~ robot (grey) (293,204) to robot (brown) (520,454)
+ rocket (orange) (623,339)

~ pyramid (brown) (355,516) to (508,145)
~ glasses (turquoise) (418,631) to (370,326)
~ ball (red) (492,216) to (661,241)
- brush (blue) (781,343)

**EXERCISE OBJECTIVE:** The data must be retyped in full, exactly as it reads.

**TASK RESPONSE:**
~ robot (grey) (293,204) to robot (brown) (520,454)
+ rocket (orange) (623,339)

~ pyramid (brown) (355,516) to (508,145)
~ glasses (turquoise) (418,631) to (370,326)
~ ball (red) (492,216) to (661,241)
- brush (blue) (781,343)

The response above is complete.